● **Exercise prompt**
The output should be all lines of the entries below in which the word "white" occurs.

[Stored entries]

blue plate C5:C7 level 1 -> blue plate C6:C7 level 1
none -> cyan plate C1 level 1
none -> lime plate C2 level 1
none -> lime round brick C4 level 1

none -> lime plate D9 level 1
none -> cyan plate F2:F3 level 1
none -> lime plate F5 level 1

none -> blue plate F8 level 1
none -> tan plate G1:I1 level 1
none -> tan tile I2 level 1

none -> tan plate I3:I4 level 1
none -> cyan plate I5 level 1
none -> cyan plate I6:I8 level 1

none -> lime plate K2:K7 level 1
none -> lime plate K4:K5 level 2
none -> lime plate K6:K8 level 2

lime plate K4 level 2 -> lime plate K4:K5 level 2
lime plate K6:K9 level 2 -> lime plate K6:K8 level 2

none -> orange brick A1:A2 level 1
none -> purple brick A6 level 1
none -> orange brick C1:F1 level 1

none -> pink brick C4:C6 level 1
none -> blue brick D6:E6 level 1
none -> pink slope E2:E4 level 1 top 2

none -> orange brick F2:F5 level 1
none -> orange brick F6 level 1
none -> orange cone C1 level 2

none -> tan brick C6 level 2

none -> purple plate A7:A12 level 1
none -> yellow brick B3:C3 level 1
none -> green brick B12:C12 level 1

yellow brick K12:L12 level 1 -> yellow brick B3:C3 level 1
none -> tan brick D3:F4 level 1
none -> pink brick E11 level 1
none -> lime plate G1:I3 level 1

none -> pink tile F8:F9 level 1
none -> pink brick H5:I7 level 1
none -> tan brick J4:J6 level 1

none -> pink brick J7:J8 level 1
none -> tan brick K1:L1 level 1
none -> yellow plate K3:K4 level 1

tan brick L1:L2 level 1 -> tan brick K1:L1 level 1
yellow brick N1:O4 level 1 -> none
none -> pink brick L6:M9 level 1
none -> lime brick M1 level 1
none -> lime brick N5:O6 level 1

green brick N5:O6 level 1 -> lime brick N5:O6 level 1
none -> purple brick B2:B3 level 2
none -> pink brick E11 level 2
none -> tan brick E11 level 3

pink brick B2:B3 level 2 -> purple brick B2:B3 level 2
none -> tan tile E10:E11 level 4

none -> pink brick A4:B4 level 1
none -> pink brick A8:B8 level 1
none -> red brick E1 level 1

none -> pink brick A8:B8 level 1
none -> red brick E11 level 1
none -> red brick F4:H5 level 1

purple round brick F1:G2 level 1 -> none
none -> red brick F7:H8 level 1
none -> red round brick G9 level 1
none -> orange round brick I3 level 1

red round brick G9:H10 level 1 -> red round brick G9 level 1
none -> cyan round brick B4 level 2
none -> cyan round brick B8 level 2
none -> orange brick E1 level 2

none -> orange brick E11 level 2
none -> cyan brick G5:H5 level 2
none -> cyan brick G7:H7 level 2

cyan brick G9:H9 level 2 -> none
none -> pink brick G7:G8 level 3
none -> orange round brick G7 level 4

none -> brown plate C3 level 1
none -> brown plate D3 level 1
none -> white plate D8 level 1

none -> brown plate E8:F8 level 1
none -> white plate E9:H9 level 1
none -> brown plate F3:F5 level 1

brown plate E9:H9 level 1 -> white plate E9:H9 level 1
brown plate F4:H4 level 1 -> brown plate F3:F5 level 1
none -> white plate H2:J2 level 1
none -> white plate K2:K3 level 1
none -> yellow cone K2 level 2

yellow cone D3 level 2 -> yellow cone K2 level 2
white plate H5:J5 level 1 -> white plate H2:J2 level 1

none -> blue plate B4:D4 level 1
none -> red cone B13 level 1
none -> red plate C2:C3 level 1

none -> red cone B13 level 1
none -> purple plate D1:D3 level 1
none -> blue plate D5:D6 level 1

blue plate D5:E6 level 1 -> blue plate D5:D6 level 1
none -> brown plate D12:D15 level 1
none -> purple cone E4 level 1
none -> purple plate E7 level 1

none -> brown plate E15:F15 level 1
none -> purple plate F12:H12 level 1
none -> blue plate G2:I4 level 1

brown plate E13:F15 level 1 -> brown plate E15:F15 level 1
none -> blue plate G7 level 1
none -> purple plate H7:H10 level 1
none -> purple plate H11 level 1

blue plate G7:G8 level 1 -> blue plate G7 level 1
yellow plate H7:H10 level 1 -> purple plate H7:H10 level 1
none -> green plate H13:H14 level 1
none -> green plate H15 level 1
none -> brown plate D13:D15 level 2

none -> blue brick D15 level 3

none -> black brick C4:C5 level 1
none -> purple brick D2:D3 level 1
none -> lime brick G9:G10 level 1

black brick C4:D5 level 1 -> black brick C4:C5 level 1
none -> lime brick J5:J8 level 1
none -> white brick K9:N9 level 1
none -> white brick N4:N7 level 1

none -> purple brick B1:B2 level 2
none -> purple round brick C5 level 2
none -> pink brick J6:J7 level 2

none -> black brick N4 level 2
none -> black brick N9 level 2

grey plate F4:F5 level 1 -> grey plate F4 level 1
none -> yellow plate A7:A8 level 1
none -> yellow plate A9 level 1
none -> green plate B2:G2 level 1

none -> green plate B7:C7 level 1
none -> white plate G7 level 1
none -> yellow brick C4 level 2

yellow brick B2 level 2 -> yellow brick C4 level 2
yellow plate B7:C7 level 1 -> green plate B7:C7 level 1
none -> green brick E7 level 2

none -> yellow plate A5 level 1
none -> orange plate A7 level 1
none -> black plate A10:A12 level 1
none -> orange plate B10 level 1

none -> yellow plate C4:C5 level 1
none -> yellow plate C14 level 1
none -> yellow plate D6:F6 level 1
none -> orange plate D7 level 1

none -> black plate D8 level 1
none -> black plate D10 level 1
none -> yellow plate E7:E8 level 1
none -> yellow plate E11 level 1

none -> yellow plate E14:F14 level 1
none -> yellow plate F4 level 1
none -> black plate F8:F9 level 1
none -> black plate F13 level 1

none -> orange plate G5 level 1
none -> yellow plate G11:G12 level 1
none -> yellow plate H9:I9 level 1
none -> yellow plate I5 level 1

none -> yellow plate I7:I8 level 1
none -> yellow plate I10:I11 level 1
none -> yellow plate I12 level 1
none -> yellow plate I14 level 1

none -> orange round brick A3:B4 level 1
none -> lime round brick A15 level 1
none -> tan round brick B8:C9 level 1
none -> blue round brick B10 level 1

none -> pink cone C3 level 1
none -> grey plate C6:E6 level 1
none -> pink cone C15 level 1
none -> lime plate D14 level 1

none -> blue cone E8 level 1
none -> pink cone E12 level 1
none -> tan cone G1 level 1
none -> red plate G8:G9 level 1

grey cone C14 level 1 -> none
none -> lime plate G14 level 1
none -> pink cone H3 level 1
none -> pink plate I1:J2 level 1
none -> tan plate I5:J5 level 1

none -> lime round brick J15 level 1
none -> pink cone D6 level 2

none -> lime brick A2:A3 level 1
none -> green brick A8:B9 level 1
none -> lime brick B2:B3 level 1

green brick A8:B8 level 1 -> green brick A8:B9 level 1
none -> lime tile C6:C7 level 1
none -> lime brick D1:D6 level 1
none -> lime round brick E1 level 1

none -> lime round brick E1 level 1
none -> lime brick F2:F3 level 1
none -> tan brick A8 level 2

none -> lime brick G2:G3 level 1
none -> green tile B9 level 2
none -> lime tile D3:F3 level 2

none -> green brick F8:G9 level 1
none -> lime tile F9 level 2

● **Exercise result**
none -> white plate D8 level 1
none -> white plate E9:H9 level 1
brown plate E9:H9 level 1 -> white plate E9:H9 level 1
none -> white plate H2:J2 level 1
none -> white plate K2:K3 level 1
white plate H5:J5 level 1 -> white plate H2:J2 level 1
none -> white brick K9:N9 level 1
none -> white brick N4:N7 level 1
none -> white plate G7 level 1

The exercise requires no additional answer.